Before-and-after change data
★ ★ ★ ★

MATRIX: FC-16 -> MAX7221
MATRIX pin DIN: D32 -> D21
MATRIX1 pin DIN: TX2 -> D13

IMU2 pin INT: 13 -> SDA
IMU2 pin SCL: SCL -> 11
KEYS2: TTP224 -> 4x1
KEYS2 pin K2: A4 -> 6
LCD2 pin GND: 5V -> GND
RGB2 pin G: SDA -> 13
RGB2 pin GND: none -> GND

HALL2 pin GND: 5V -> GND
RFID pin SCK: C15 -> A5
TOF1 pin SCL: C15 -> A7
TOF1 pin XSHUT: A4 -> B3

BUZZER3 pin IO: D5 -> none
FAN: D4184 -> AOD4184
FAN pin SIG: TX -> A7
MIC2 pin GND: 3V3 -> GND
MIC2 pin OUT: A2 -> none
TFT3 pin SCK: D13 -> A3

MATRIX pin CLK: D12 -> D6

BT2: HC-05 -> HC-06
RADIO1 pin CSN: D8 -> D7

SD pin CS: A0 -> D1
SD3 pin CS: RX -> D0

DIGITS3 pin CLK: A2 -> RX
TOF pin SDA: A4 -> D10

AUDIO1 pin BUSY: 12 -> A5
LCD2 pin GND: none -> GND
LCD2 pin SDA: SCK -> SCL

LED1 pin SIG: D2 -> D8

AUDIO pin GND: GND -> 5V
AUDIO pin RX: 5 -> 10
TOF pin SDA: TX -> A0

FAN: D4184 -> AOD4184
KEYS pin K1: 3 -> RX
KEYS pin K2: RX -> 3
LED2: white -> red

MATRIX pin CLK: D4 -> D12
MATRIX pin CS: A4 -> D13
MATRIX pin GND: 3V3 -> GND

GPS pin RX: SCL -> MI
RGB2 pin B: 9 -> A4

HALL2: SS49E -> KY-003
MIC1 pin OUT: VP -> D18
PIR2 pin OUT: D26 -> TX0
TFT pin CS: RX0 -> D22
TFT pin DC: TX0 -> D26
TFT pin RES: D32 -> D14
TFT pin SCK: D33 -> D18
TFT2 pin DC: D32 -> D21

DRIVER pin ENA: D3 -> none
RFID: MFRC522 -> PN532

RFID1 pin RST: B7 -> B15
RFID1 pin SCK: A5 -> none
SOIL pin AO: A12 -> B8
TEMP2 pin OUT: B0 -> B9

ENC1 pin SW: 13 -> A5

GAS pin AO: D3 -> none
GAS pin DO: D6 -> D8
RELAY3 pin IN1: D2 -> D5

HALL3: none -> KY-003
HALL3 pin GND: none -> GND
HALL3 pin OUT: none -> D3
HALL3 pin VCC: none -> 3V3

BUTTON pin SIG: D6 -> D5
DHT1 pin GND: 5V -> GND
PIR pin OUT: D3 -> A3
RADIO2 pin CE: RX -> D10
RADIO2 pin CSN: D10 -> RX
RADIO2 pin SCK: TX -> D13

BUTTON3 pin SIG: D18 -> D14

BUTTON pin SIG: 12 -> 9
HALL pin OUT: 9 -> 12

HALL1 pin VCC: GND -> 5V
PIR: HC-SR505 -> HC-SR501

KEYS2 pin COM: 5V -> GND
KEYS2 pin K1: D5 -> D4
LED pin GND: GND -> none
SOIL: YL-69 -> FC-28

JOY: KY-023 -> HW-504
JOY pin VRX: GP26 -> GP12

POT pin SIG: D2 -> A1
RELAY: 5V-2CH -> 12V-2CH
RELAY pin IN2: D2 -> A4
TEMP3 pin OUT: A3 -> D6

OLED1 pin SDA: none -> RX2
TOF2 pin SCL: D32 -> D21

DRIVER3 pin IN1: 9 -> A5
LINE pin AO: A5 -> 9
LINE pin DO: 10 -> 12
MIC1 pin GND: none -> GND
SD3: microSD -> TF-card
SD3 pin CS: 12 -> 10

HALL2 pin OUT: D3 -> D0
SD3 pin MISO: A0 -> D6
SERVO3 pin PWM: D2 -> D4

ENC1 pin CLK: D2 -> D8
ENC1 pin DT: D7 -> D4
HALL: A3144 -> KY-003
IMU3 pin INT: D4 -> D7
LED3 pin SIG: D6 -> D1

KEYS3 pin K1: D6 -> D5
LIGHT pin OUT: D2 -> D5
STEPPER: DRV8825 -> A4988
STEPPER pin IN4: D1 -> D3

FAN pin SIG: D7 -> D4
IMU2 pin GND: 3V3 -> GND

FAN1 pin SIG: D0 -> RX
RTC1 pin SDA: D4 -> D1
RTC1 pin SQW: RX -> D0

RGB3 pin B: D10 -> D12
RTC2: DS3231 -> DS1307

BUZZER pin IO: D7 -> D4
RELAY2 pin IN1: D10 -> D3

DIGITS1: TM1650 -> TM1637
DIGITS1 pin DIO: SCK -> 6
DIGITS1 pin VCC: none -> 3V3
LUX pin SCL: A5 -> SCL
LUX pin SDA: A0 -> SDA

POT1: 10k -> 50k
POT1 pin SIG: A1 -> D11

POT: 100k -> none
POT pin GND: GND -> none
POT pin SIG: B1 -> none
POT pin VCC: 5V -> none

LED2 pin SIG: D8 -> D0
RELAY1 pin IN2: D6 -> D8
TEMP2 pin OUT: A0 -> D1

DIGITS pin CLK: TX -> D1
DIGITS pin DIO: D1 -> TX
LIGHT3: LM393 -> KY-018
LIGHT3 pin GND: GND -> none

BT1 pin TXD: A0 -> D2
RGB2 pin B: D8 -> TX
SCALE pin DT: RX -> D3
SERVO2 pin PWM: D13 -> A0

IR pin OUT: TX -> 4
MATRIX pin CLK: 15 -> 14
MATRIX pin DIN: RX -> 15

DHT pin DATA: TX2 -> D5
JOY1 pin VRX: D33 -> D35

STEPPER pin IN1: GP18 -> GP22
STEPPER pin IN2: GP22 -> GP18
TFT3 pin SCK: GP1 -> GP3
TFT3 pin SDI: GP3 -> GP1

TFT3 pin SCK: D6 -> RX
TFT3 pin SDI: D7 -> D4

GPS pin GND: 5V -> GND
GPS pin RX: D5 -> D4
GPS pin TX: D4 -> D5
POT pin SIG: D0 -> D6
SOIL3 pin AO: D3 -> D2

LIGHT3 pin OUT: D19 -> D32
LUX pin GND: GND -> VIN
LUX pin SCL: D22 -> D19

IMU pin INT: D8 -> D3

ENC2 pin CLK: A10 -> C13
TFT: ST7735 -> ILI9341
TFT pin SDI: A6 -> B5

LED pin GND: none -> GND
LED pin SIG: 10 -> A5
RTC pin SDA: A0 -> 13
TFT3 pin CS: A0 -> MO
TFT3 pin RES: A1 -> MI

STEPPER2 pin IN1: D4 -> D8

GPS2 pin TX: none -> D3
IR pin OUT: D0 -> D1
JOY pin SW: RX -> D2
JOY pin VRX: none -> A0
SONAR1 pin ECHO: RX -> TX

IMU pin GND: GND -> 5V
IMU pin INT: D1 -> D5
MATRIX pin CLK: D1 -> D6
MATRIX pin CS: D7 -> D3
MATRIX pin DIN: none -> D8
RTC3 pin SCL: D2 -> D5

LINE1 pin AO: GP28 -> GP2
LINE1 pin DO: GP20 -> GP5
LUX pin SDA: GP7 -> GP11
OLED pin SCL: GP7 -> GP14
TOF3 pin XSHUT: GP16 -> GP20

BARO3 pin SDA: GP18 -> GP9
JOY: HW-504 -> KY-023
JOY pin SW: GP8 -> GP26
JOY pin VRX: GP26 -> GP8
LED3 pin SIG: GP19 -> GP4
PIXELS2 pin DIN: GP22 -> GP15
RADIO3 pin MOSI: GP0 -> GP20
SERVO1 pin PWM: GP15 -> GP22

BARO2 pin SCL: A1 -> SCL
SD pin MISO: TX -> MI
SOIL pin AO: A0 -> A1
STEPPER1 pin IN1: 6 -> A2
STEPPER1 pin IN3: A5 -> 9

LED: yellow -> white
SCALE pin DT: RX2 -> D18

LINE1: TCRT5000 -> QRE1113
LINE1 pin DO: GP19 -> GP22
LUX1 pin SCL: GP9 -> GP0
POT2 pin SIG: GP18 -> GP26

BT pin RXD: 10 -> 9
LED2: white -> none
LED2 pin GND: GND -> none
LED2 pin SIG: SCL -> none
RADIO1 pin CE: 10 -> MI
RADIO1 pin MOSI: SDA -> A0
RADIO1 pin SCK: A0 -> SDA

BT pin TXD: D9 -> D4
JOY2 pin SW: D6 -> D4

★ ★ ★ ★

What you should do:
Where a line of the data holds the word "SCALE", copy that line.

Exercise solution:
SCALE pin DT: RX -> D3
SCALE pin DT: RX2 -> D18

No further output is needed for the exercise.